• Input:

· · · · ·

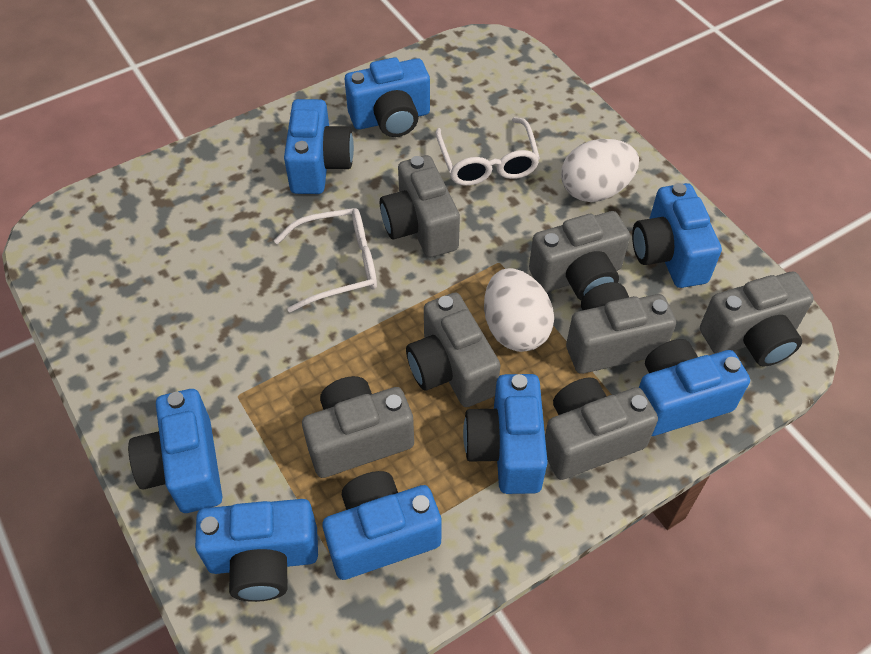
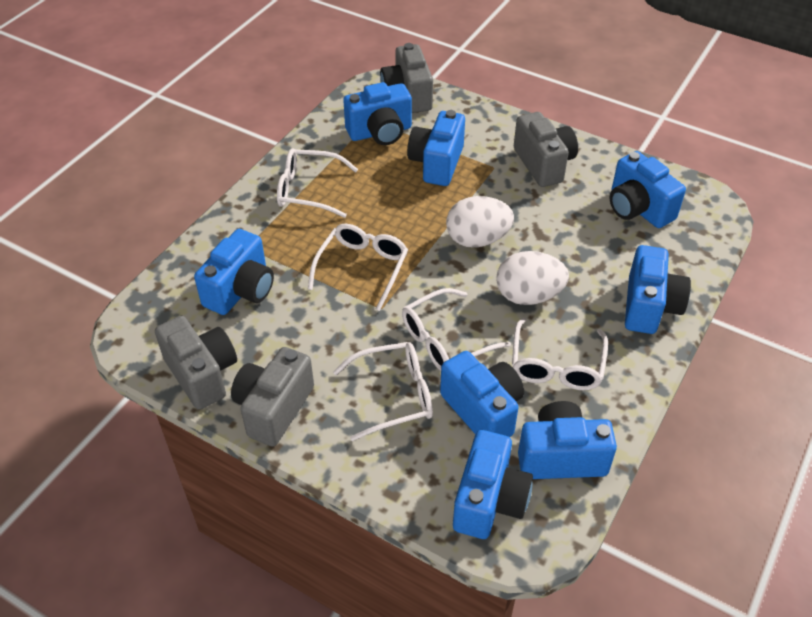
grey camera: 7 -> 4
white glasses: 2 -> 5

· · · · ·

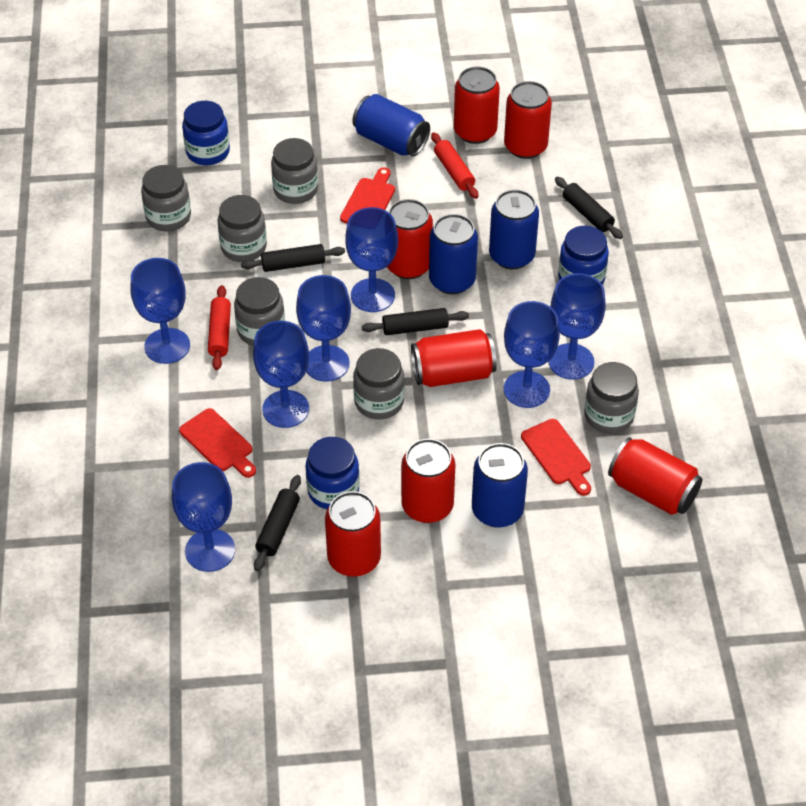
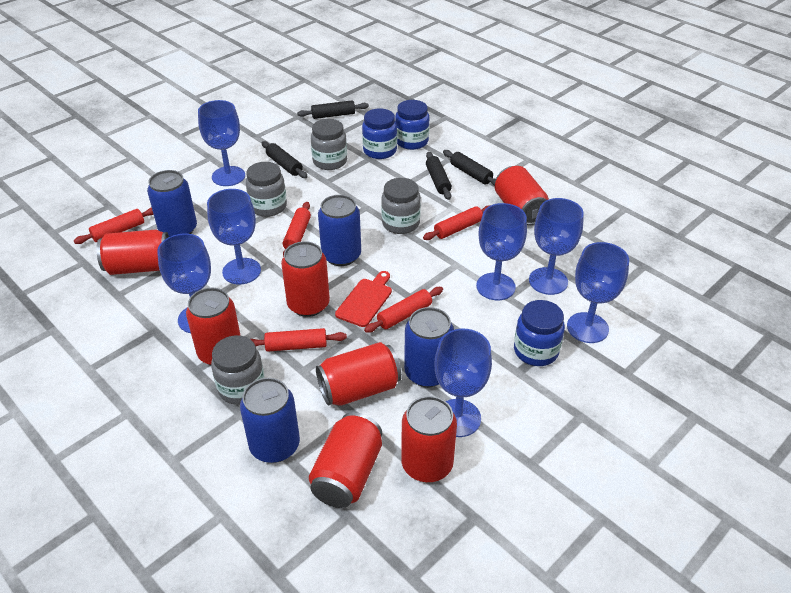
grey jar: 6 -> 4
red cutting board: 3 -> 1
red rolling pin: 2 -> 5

· · · · ·

• What is being asked:
Of the lines above, extract only those from the line with "grey jar: 6 -> 4" to the line with "red rolling pin: 2 -> 5", both included, exactly as written.

• Answer space:
grey jar: 6 -> 4
red cutting board: 3 -> 1
red rolling pin: 2 -> 5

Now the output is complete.